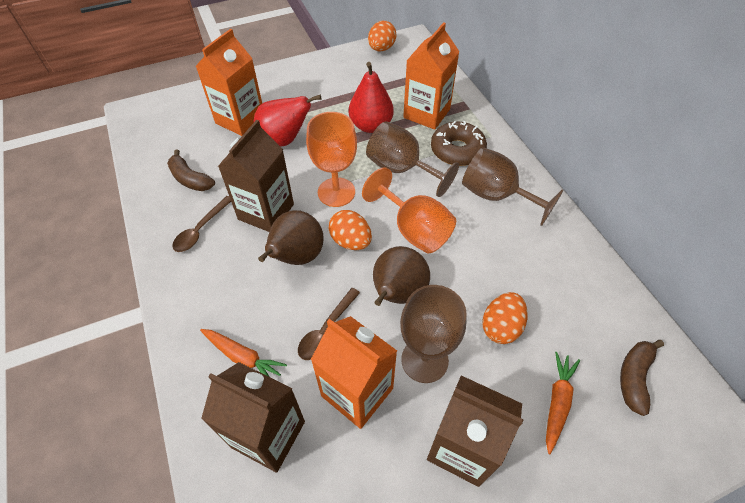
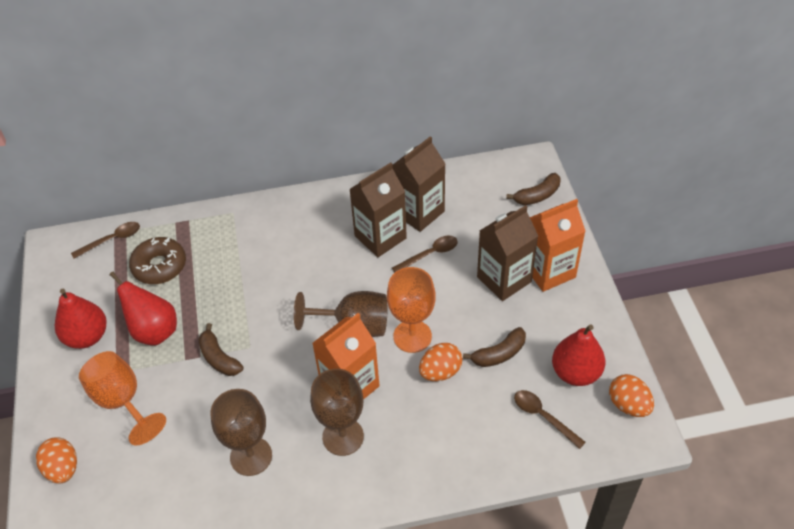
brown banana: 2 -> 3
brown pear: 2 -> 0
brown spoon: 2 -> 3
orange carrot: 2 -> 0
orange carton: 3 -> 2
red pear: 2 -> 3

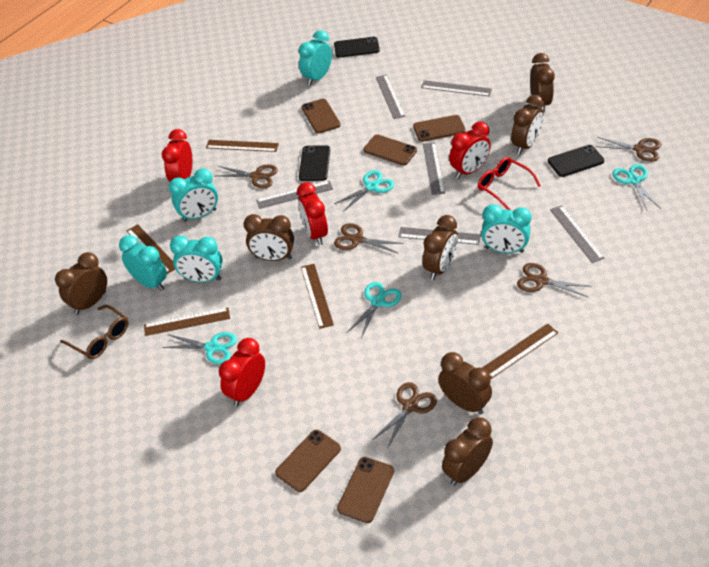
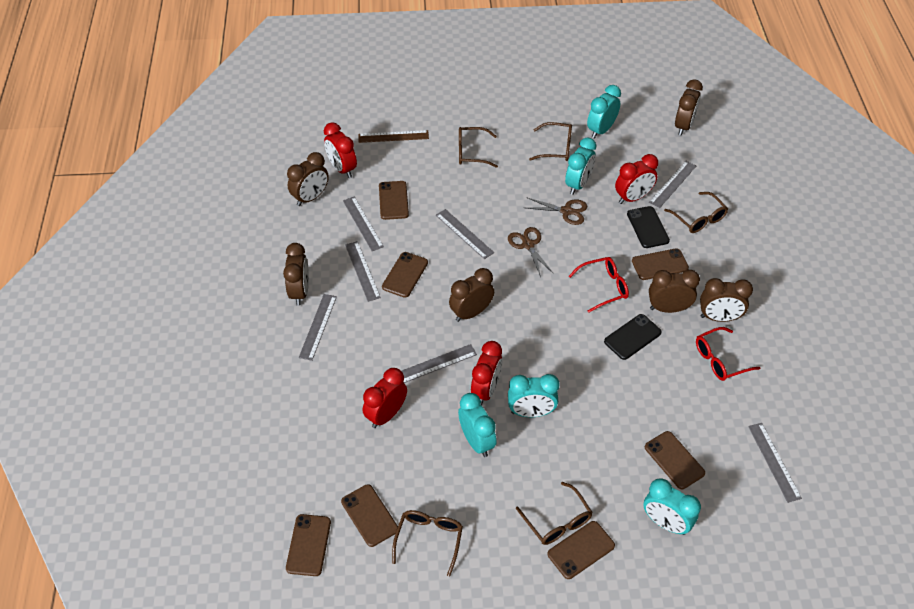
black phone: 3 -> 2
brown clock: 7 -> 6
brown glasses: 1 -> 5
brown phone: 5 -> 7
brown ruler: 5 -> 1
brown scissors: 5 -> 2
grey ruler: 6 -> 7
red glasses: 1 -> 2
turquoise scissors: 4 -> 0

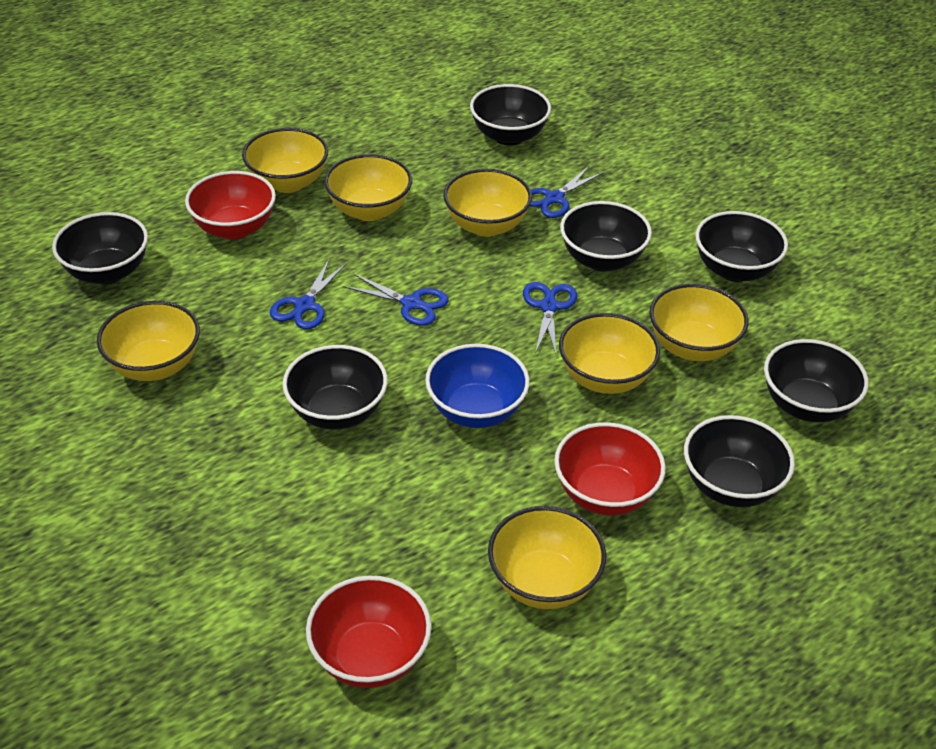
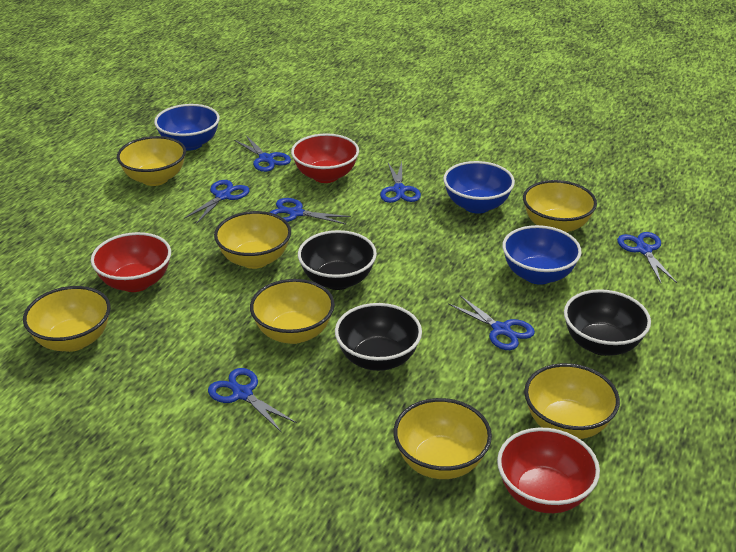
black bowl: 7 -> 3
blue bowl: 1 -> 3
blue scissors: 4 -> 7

--

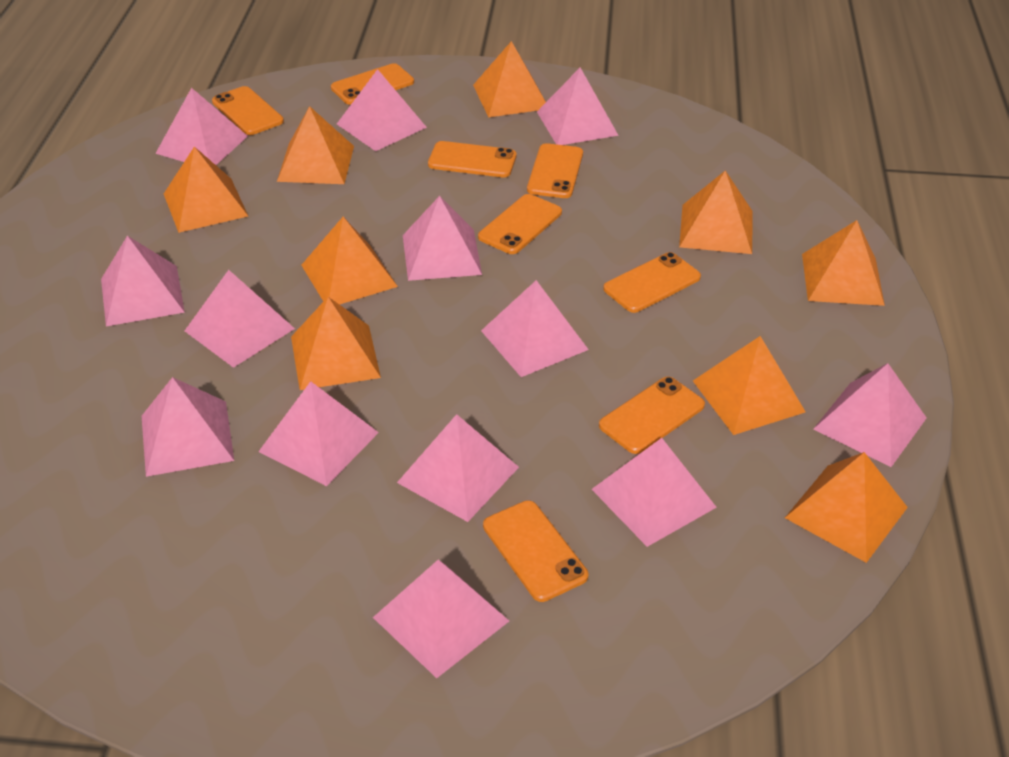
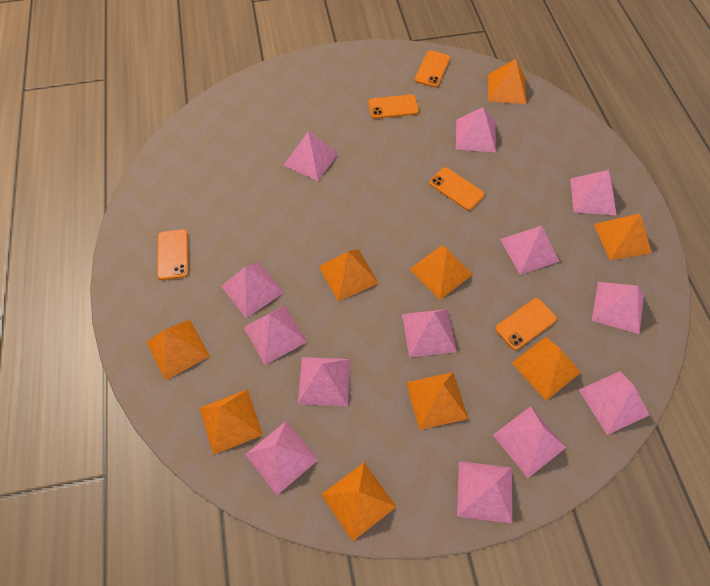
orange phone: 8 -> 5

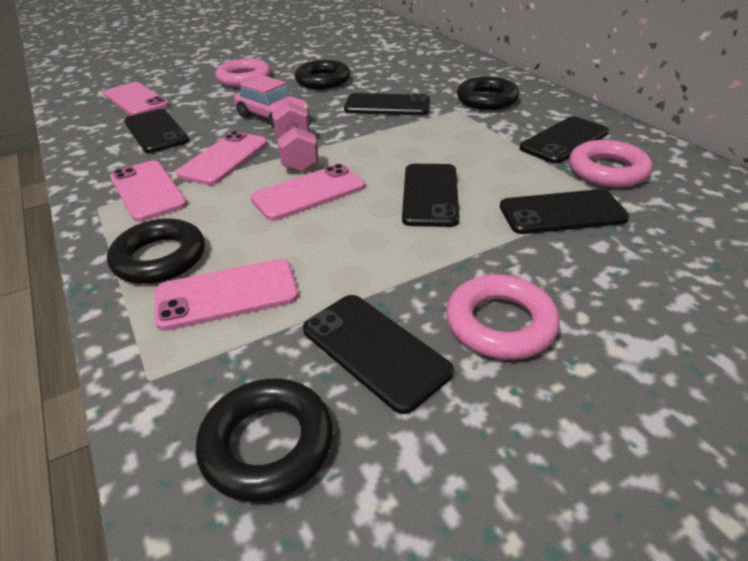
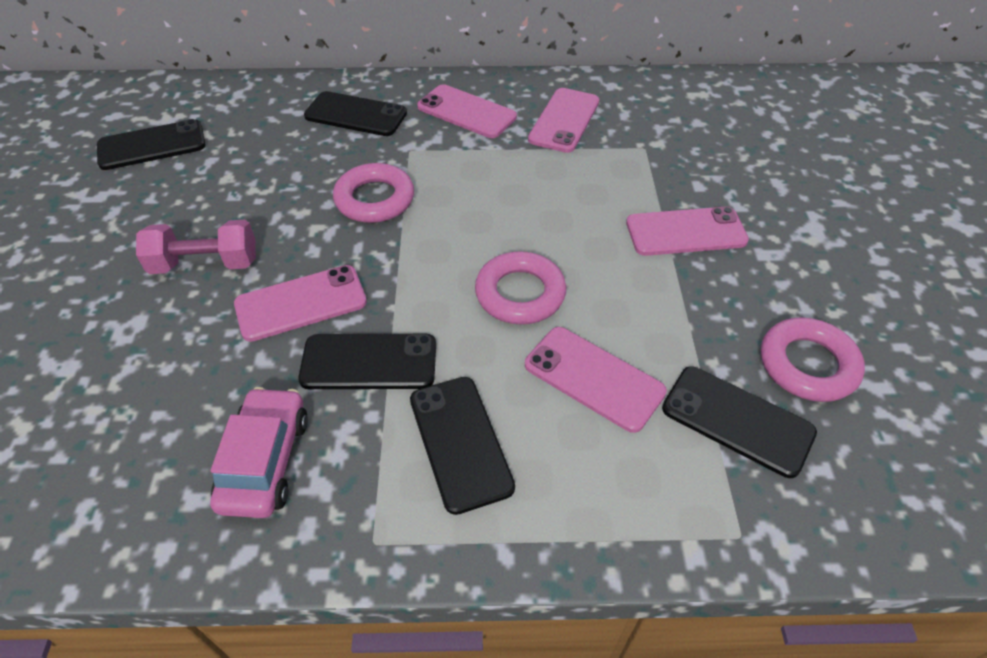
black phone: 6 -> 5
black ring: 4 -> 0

--

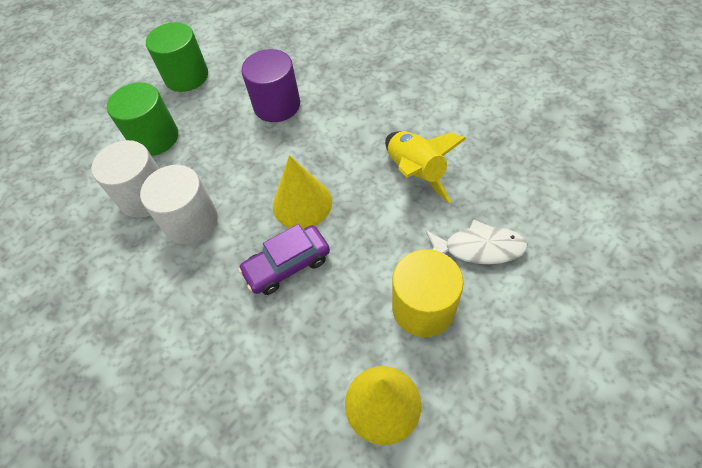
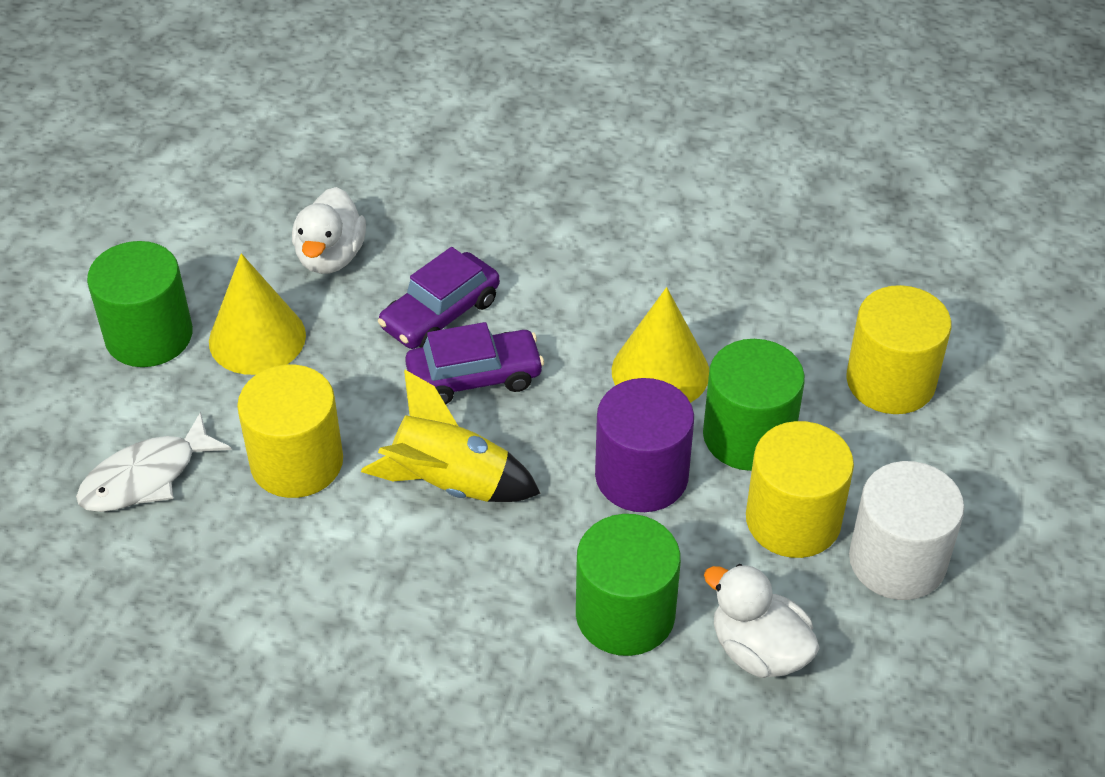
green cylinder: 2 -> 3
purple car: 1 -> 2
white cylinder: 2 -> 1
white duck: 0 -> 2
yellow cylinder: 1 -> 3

- **Task statement**
Look through the listing above, please, and state how many lines hold the word "scissors"; the number alone is the answer.

- **Solution to the exercise**
3